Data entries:
================================
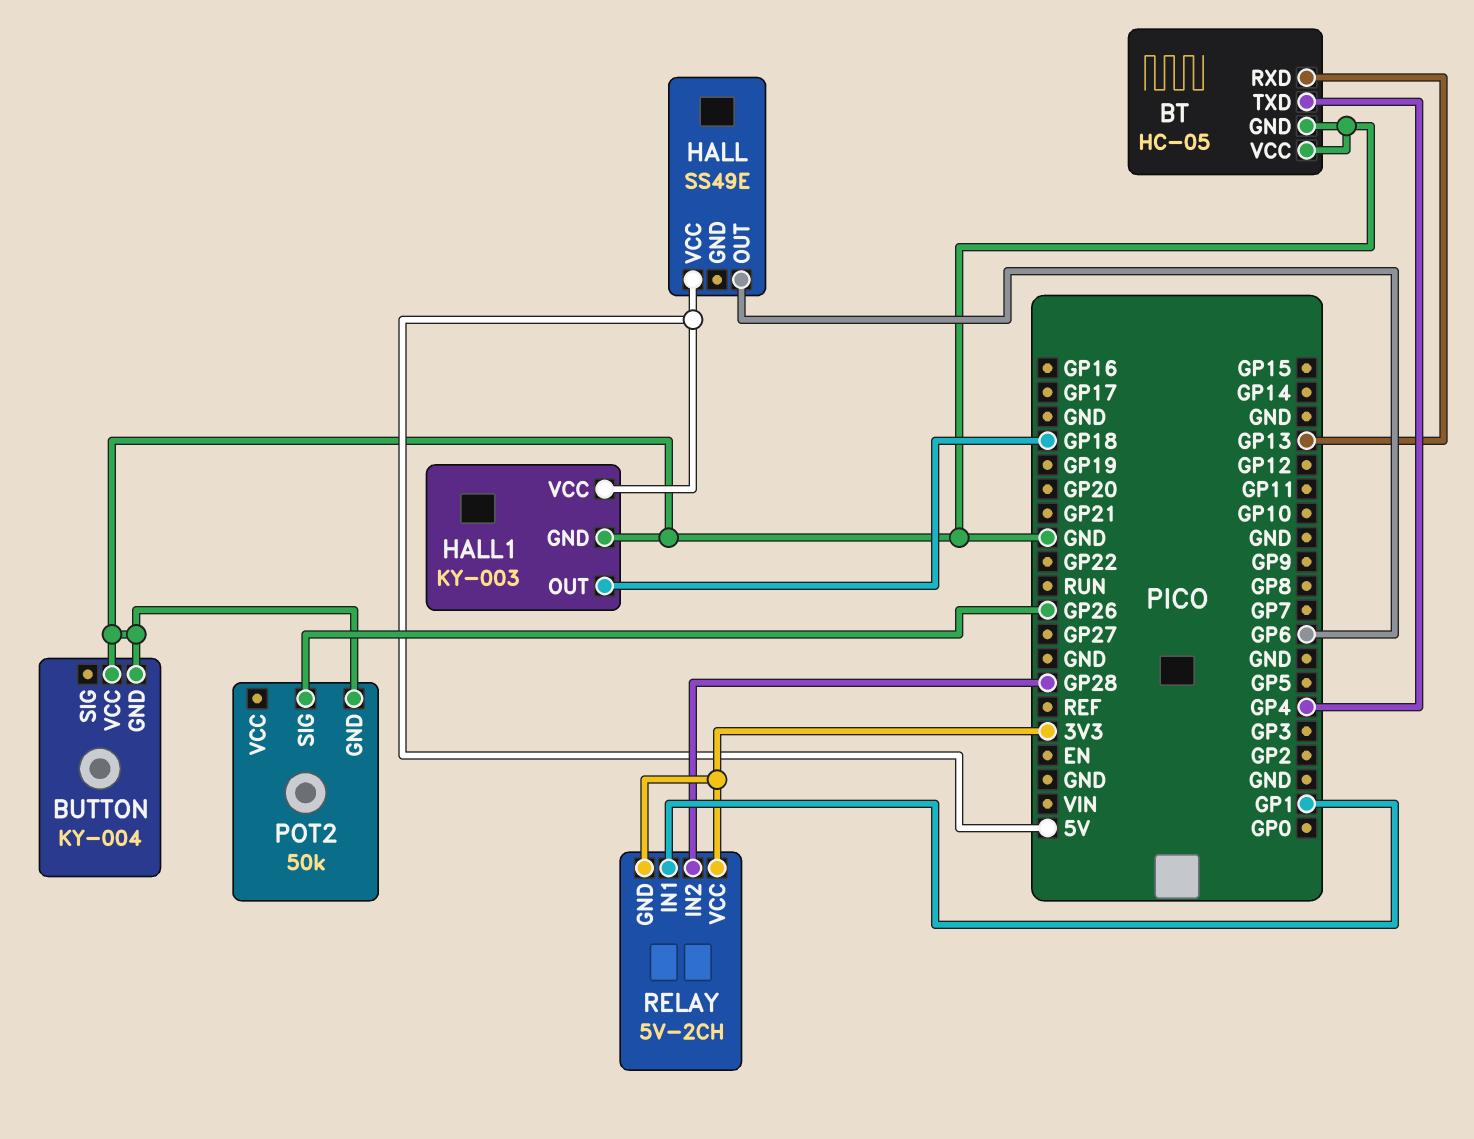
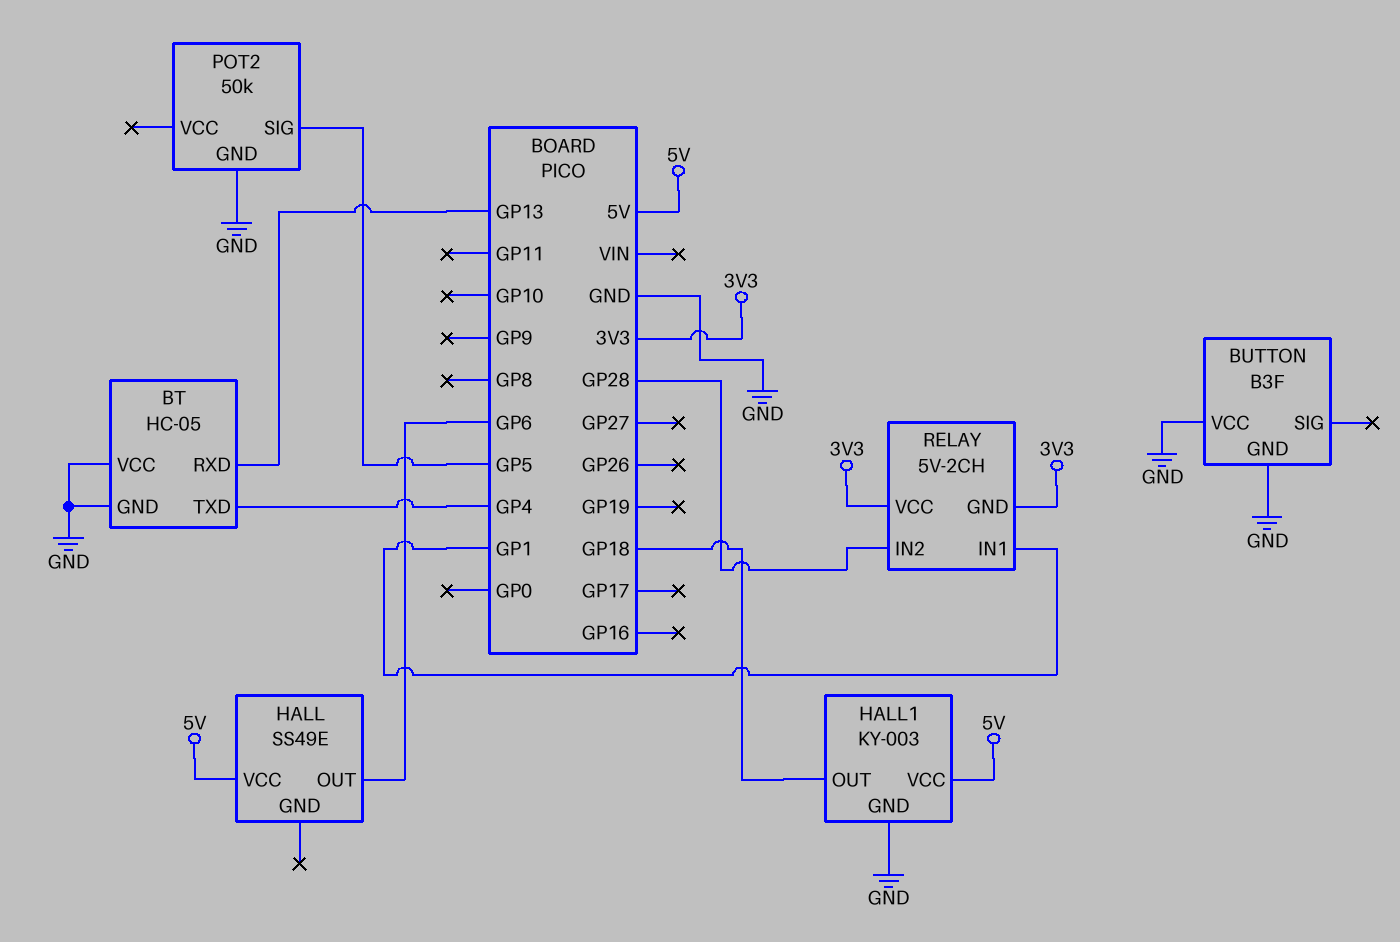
BUTTON: KY-004 -> B3F
POT2 pin SIG: GP26 -> GP5

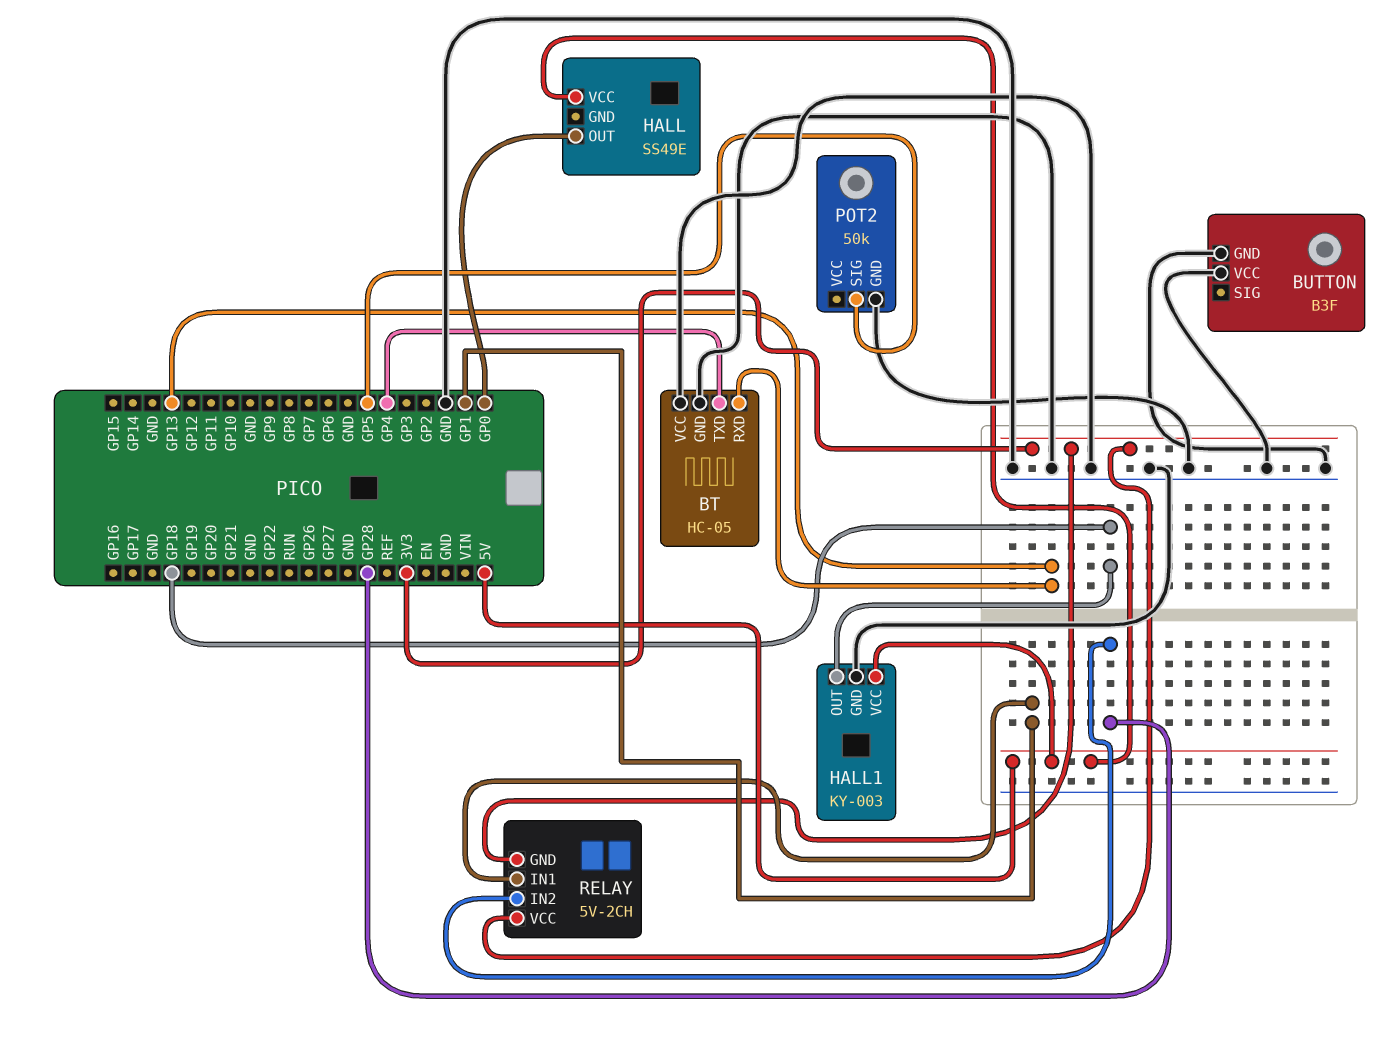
HALL pin OUT: GP6 -> GP0

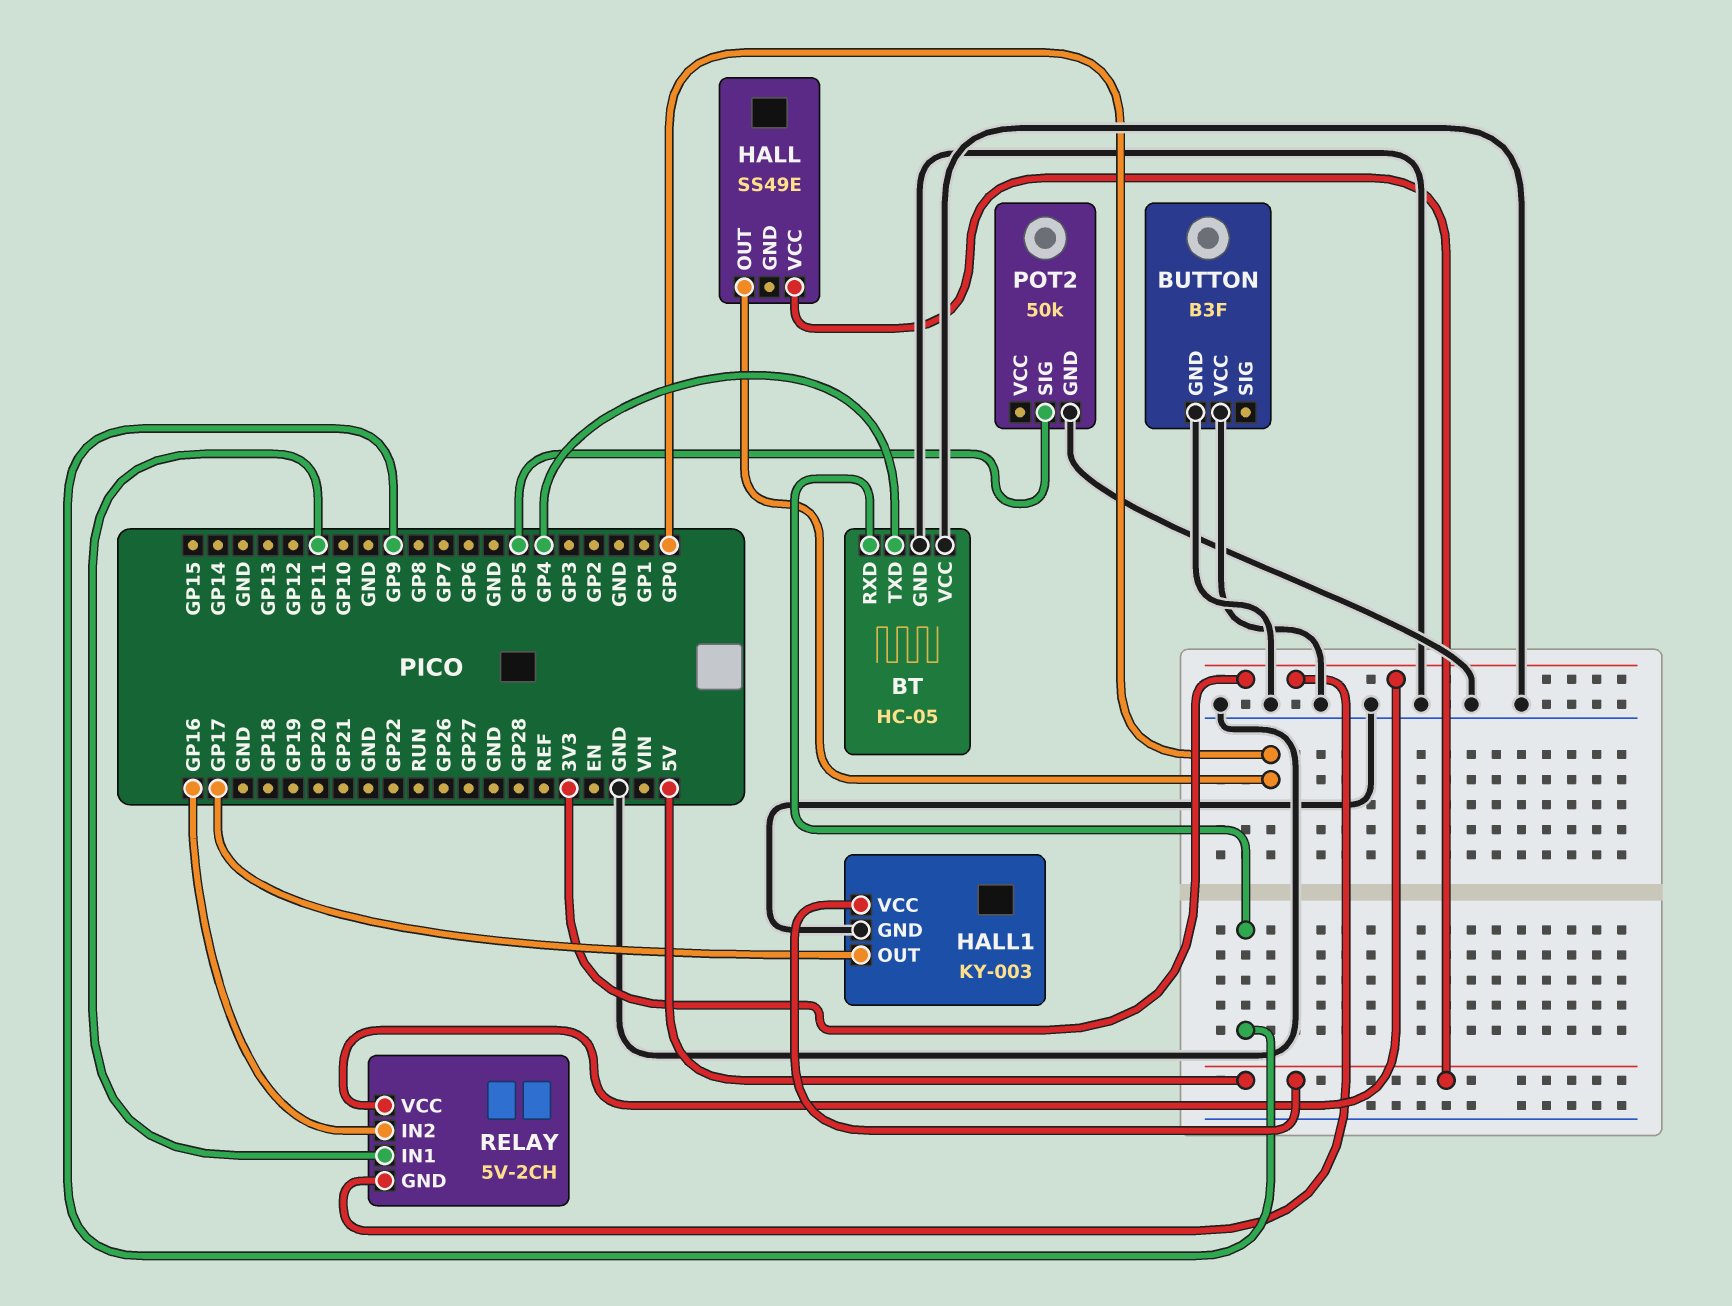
BT pin RXD: GP13 -> GP9
HALL1 pin OUT: GP18 -> GP17
RELAY pin IN1: GP1 -> GP11
RELAY pin IN2: GP28 -> GP16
================================
■ **WHAT YOU ARE ASKED TO DO**:
Repeat, without changes, every line from the one that contains "BT pin RXD: GP13 -> GP9" through the final line of the data.

■ **SOLUTION FOR THIS TASK**:
BT pin RXD: GP13 -> GP9
HALL1 pin OUT: GP18 -> GP17
RELAY pin IN1: GP1 -> GP11
RELAY pin IN2: GP28 -> GP16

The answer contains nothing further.